[What is expected]
In the entries that follow, repeat exactly the lines from the one that has "VR1: 20k (GND, VX, wiper" through the one that has "C10: none -> 220nF (MIC, MID)", but omit pictures.

^^^^

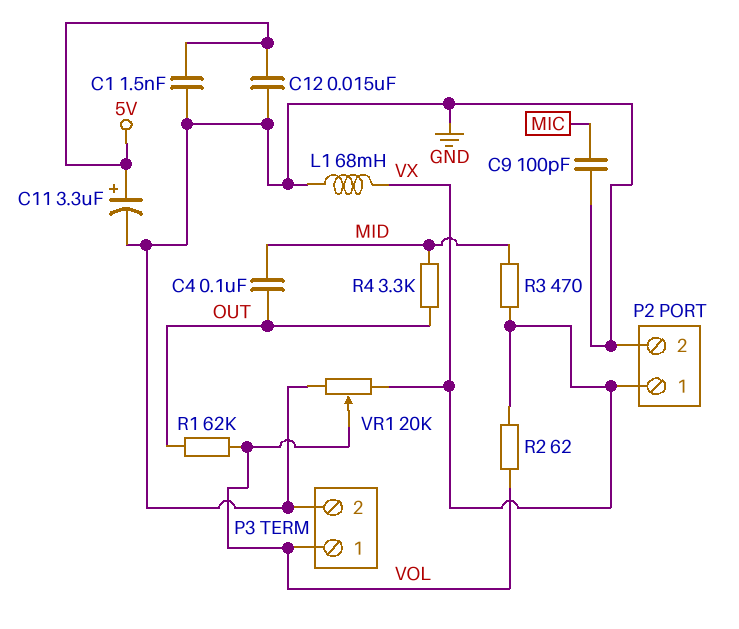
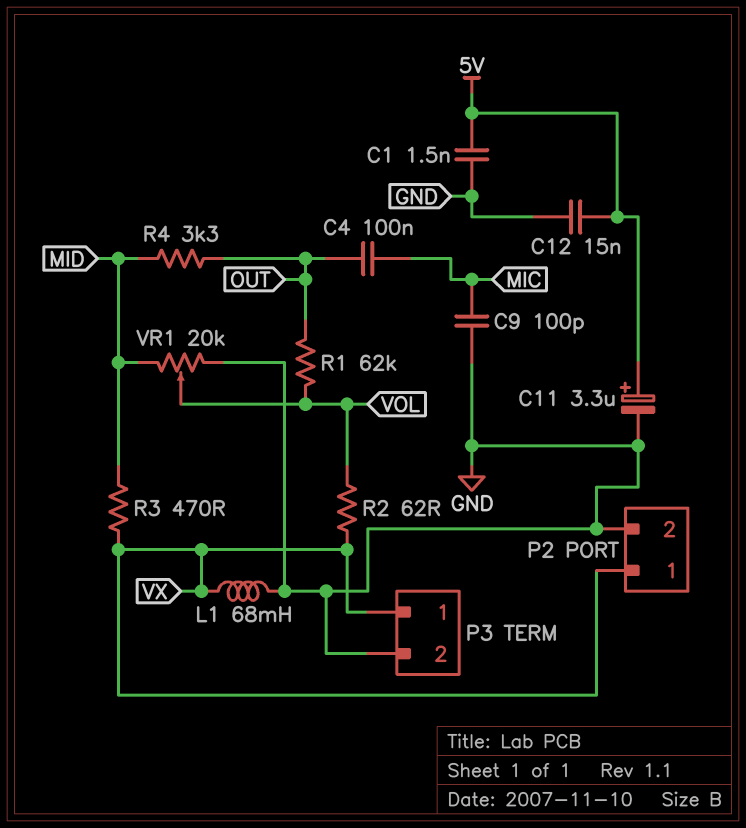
C4: 100nF (MID, OUT) -> 100nF (MIC, OUT)
P3 pin 1: VOL -> VX
VR1: 20k (GND, VX, wiper VOL) -> 20k (GND, MID, wiper VOL)

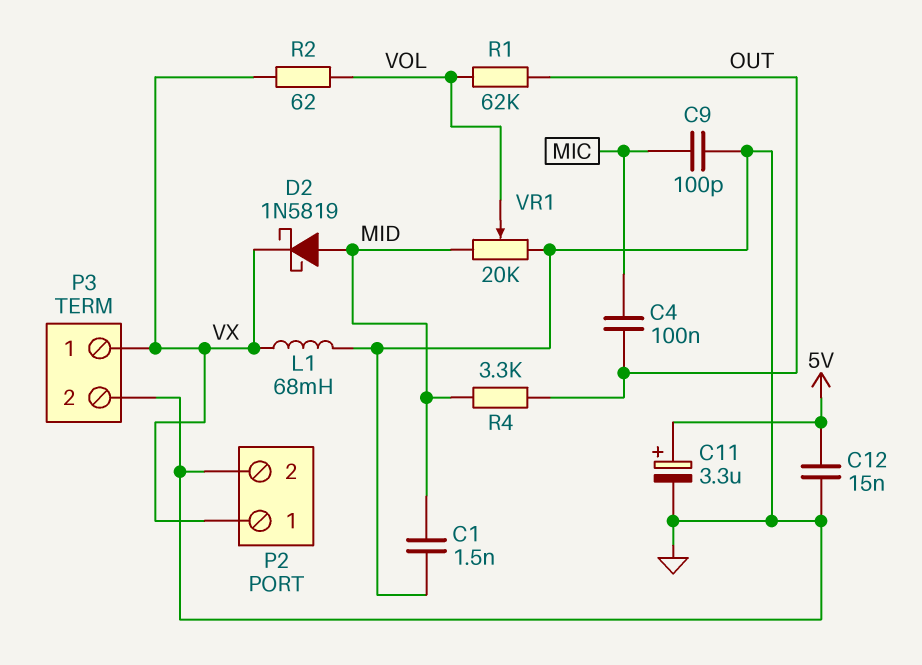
C1: 1.5nF (5V, GND) -> 1.5nF (GND, MID)
D2: none -> schottky 1N5819 (A MID, K VX)
R3: 470 (MID, VX) -> none

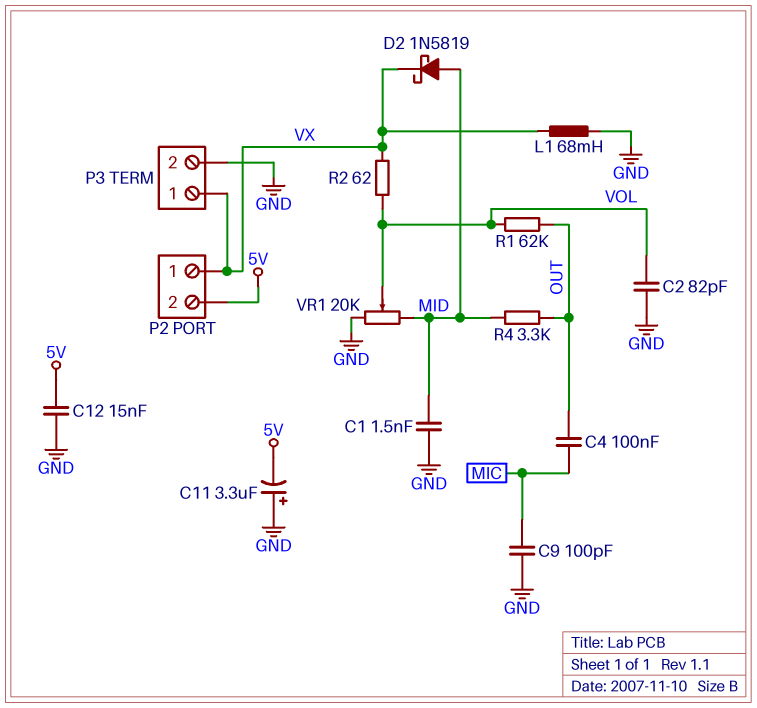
C2: none -> 82pF (GND, VOL)
C11: 3.3uF (plus 5V, minus GND) -> 3.3uF (plus GND, minus 5V)
P2 pin 2: GND -> 5V

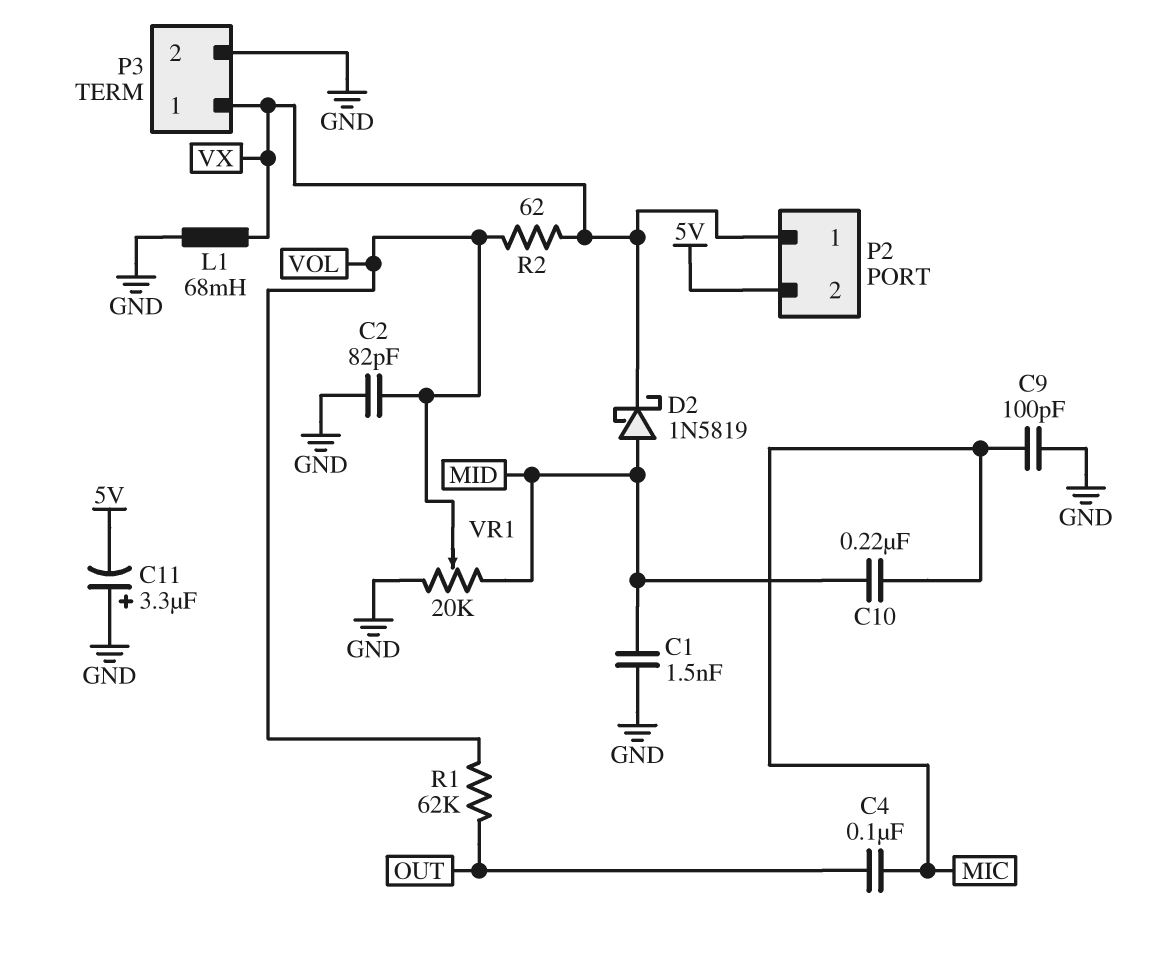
C10: none -> 220nF (MIC, MID)
C12: 15nF (5V, GND) -> none
R4: 3.3k (MID, OUT) -> none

^^^^

[Written answer]
VR1: 20k (GND, VX, wiper VOL) -> 20k (GND, MID, wiper VOL)

C1: 1.5nF (5V, GND) -> 1.5nF (GND, MID)
D2: none -> schottky 1N5819 (A MID, K VX)
R3: 470 (MID, VX) -> none

C2: none -> 82pF (GND, VOL)
C11: 3.3uF (plus 5V, minus GND) -> 3.3uF (plus GND, minus 5V)
P2 pin 2: GND -> 5V

C10: none -> 220nF (MIC, MID)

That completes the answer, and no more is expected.